◆ Written task: The records that follow must be reproduced in full, exactly as written.

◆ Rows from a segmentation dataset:
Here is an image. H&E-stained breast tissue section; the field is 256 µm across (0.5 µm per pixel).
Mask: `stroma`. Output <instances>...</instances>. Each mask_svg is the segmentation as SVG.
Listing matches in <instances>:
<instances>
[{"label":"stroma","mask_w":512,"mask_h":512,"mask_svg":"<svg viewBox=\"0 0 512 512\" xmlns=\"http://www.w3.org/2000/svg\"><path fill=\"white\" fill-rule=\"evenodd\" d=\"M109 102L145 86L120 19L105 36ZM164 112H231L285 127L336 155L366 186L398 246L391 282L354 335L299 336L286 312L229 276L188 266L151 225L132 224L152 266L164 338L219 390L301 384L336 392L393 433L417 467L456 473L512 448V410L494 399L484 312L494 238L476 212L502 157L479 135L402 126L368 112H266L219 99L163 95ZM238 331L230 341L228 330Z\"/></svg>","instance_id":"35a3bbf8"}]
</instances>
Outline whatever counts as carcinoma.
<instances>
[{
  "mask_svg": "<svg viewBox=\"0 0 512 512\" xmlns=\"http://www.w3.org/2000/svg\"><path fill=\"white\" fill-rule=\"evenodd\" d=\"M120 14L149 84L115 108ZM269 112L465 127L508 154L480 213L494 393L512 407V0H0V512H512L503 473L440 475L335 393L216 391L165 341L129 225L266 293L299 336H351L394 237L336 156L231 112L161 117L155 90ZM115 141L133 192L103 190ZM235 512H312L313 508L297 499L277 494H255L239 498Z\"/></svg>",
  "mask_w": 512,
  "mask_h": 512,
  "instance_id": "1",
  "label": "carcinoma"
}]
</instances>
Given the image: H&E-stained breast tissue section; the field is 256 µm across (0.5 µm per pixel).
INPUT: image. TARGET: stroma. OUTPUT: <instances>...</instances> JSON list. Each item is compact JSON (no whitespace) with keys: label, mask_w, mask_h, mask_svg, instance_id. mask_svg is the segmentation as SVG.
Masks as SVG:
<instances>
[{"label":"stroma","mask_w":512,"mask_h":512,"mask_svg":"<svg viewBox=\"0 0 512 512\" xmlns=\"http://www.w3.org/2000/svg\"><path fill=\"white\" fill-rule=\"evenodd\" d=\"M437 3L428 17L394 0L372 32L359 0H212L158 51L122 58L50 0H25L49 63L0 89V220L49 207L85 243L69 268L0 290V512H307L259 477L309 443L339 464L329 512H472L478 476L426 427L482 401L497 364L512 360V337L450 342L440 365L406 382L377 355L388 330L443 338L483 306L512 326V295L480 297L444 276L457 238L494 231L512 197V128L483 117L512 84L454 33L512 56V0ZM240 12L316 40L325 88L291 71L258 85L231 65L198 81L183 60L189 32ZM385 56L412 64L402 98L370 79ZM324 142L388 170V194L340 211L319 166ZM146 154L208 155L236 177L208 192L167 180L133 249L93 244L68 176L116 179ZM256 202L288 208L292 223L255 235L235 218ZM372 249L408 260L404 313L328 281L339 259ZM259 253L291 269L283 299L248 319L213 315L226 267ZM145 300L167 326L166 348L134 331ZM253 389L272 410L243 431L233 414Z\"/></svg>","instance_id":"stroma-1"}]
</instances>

◆ Output for this task:
Here is an image. H&E-stained breast tissue section; the field is 256 µm across (0.5 µm per pixel).
Mask: `stroma`. Output <instances>...</instances>. Each mask_svg is the segmentation as SVG.
Listing matches in <instances>:
<instances>
[{"label":"stroma","mask_w":512,"mask_h":512,"mask_svg":"<svg viewBox=\"0 0 512 512\" xmlns=\"http://www.w3.org/2000/svg\"><path fill=\"white\" fill-rule=\"evenodd\" d=\"M109 102L145 86L120 19L105 36ZM164 112H231L285 127L336 155L366 186L398 246L391 282L354 335L299 336L286 312L229 276L188 266L151 225L132 224L152 266L164 338L219 390L301 384L336 392L393 433L417 467L456 473L512 448V410L494 399L484 312L494 238L476 212L502 157L479 135L402 126L368 112H266L219 99L163 95ZM238 331L230 341L228 330Z\"/></svg>","instance_id":"35a3bbf8"}]
</instances>
Outline whatever counts as carcinoma.
<instances>
[{
  "mask_svg": "<svg viewBox=\"0 0 512 512\" xmlns=\"http://www.w3.org/2000/svg\"><path fill=\"white\" fill-rule=\"evenodd\" d=\"M120 14L149 84L115 108ZM269 112L465 127L508 154L480 213L494 393L512 407V0H0V512H512L503 473L440 475L335 393L216 391L165 341L129 225L266 293L299 336H351L394 237L336 156L231 112L161 117L155 90ZM115 141L133 192L103 190ZM235 512H312L313 508L297 499L277 494H255L239 498Z\"/></svg>",
  "mask_w": 512,
  "mask_h": 512,
  "instance_id": "1",
  "label": "carcinoma"
}]
</instances>
Given the image: H&E-stained breast tissue section; the field is 256 µm across (0.5 µm per pixel).
INPUT: image. TARGET: stroma. OUTPUT: <instances>...</instances> JSON list. Each item is compact JSON (no whitespace) with keys: label, mask_w, mask_h, mask_svg, instance_id. mask_svg is the segmentation as SVG.
Masks as SVG:
<instances>
[{"label":"stroma","mask_w":512,"mask_h":512,"mask_svg":"<svg viewBox=\"0 0 512 512\" xmlns=\"http://www.w3.org/2000/svg\"><path fill=\"white\" fill-rule=\"evenodd\" d=\"M437 3L428 17L394 0L372 32L359 0H212L158 51L122 58L50 0H25L49 63L0 89V220L49 207L85 243L69 268L0 290V512H307L259 477L309 443L339 464L329 512H472L478 476L426 427L482 401L497 364L512 360V337L450 342L440 365L406 382L377 355L388 330L443 338L483 306L512 326V295L480 297L444 276L457 238L494 231L512 197V128L483 117L512 84L454 33L512 56V0ZM240 12L316 40L325 88L291 71L258 85L231 65L198 81L183 60L189 32ZM385 56L412 64L402 98L370 79ZM324 142L388 170V194L340 211L319 166ZM146 154L208 155L236 177L208 192L167 180L133 249L93 244L68 176L116 179ZM256 202L288 208L292 223L255 235L235 218ZM372 249L408 260L404 313L328 281L339 259ZM259 253L291 269L283 299L248 319L213 315L226 267ZM145 300L167 326L166 348L134 331ZM253 389L272 410L243 431L233 414Z\"/></svg>","instance_id":"stroma-1"}]
</instances>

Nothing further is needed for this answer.